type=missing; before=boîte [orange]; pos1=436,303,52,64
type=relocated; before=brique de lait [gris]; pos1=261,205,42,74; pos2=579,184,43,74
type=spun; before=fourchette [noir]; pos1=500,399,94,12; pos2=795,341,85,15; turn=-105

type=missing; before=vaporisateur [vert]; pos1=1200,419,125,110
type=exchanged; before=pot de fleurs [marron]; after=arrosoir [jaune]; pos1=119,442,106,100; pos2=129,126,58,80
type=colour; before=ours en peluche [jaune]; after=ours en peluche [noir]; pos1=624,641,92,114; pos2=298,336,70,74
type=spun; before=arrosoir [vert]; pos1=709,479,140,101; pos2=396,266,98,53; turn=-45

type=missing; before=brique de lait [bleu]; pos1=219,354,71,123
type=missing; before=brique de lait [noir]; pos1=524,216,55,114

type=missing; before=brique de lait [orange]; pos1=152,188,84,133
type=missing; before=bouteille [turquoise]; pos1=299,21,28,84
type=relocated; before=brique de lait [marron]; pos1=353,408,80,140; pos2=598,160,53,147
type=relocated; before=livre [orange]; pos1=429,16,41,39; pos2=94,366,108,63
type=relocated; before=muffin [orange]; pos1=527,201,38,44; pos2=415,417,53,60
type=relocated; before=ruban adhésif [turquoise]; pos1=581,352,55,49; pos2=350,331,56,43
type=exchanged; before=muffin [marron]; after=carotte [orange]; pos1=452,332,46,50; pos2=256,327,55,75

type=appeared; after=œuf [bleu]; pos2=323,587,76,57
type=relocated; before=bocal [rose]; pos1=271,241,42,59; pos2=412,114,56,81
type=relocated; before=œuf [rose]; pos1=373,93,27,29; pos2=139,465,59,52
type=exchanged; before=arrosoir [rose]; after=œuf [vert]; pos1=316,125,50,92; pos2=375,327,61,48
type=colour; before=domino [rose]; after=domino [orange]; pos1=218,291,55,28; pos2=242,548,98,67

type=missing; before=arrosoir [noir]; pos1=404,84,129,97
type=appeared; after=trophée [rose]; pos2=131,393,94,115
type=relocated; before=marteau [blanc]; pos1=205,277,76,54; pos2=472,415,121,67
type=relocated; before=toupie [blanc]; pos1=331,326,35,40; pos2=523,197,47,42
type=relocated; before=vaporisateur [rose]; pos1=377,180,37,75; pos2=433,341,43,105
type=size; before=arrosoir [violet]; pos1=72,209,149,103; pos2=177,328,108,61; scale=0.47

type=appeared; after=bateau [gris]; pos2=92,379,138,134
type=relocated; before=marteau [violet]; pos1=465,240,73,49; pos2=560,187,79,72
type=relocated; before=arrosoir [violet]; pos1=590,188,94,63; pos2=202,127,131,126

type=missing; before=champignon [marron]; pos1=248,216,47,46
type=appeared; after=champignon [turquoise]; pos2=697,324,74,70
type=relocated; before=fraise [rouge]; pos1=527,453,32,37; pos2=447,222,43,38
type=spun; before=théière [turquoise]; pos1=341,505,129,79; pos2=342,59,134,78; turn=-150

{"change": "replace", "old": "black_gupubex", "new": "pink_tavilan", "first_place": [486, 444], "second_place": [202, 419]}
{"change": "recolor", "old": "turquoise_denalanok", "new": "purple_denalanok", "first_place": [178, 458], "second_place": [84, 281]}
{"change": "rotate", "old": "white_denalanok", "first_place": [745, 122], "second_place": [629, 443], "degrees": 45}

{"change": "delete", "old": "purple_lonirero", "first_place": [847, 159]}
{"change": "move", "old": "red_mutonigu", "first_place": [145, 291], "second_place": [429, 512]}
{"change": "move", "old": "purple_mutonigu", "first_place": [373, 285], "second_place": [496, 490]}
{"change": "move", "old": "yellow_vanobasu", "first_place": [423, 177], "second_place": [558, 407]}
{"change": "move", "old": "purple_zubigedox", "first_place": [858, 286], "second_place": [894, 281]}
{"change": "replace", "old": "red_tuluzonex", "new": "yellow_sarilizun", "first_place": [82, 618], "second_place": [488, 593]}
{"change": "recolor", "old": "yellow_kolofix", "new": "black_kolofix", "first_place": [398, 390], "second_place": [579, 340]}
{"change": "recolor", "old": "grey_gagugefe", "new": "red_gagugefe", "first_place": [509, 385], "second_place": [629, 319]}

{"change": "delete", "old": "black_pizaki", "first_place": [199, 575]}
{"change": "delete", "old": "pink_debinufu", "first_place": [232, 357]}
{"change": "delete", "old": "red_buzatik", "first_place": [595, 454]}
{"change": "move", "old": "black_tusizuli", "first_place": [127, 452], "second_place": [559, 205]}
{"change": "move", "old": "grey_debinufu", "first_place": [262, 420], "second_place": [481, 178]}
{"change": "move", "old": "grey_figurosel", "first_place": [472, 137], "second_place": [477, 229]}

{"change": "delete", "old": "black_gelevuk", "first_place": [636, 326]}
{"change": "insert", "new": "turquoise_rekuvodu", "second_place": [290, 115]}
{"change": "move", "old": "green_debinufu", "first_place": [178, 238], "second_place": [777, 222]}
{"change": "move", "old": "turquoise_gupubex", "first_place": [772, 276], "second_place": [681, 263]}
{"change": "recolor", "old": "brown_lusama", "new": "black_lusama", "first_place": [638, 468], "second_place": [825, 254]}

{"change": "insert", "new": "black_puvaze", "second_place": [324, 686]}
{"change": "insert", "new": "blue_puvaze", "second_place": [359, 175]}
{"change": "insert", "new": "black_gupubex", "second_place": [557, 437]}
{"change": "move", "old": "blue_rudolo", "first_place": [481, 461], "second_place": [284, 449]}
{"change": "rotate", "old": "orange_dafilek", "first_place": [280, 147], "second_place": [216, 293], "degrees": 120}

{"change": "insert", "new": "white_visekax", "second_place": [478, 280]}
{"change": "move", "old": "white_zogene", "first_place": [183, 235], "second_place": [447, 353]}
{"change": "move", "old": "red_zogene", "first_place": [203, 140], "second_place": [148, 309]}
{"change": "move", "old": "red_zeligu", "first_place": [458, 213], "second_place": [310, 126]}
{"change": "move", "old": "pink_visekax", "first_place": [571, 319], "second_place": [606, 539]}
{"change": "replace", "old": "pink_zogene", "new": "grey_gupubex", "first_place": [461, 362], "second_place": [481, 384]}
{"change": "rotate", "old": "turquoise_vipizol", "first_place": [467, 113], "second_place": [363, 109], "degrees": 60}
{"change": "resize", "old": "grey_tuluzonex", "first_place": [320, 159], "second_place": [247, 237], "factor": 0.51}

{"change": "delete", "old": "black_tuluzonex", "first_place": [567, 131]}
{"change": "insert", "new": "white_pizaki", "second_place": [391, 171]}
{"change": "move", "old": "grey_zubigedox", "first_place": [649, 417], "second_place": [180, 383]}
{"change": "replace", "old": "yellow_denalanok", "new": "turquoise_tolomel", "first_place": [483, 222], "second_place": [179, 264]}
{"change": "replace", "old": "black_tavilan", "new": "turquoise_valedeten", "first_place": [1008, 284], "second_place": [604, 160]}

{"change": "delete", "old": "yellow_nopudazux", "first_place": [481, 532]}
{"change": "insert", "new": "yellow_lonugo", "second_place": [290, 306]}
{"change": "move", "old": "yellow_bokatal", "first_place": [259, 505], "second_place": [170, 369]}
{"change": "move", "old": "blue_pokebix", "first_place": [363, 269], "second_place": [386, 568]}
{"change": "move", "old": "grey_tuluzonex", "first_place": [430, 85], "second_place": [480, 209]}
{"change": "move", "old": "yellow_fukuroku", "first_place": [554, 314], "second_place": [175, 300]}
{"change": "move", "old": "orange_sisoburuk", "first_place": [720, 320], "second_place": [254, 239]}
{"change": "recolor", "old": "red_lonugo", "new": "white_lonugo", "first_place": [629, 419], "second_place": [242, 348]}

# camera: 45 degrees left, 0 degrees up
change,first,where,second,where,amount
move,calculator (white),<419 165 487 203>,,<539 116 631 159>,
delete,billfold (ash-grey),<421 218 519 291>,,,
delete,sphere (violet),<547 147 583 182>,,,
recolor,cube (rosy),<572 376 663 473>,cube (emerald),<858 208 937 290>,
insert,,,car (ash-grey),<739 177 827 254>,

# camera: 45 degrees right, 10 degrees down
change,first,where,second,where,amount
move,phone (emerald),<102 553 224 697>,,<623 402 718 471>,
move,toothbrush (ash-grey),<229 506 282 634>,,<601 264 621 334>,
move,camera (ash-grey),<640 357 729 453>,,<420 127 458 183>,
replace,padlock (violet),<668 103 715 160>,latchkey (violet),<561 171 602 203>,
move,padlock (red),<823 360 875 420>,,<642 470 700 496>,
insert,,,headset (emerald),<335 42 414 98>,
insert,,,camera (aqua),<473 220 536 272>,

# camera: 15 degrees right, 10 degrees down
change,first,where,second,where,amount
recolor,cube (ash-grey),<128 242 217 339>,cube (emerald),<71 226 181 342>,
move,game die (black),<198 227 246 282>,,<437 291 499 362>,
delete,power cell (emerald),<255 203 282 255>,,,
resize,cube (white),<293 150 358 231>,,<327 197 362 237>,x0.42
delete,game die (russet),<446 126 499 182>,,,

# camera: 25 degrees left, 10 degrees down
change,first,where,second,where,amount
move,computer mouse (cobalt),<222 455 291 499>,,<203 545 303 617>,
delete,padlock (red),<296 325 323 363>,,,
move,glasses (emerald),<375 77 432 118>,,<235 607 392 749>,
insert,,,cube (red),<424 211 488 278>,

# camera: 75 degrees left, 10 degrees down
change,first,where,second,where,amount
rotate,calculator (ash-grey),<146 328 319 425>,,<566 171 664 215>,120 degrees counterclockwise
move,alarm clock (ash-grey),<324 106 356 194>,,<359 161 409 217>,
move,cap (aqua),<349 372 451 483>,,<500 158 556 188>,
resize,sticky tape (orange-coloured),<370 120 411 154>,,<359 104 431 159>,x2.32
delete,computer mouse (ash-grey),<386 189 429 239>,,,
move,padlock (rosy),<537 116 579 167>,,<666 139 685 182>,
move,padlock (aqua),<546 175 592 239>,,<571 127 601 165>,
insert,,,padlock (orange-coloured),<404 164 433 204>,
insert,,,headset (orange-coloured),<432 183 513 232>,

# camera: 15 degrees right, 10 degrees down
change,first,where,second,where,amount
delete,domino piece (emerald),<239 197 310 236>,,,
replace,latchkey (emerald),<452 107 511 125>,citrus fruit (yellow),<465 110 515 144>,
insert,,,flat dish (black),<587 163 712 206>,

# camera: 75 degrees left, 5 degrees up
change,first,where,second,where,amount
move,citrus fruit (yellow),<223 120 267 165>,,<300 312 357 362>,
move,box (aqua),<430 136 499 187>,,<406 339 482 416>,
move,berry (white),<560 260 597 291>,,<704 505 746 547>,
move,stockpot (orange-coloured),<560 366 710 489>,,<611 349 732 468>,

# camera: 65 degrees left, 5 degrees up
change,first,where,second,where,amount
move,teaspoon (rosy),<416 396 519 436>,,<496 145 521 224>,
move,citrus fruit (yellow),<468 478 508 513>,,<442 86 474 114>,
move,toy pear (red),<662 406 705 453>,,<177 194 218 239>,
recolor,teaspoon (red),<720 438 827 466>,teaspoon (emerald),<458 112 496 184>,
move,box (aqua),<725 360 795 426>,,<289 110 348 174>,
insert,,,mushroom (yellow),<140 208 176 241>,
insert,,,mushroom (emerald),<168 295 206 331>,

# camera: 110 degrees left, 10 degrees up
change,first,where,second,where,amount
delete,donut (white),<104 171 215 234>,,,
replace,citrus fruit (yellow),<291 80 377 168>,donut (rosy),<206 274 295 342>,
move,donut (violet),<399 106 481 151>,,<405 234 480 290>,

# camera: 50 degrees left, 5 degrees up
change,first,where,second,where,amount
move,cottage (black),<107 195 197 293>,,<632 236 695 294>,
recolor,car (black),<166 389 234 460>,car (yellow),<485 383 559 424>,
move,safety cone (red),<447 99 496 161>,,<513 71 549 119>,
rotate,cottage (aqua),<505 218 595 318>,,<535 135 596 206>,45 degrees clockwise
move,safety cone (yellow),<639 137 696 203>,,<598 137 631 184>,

Problem description
Restate word for word the entries above, starting at the line with "delete,billfold (ash-grey),<421 218" and ending at the line with "recolor,cube (rosy),<572 376", inclusive, and no others.

Task response
delete,billfold (ash-grey),<421 218 519 291>,,,
delete,sphere (violet),<547 147 583 182>,,,
recolor,cube (rosy),<572 376 663 473>,cube (emerald),<858 208 937 290>,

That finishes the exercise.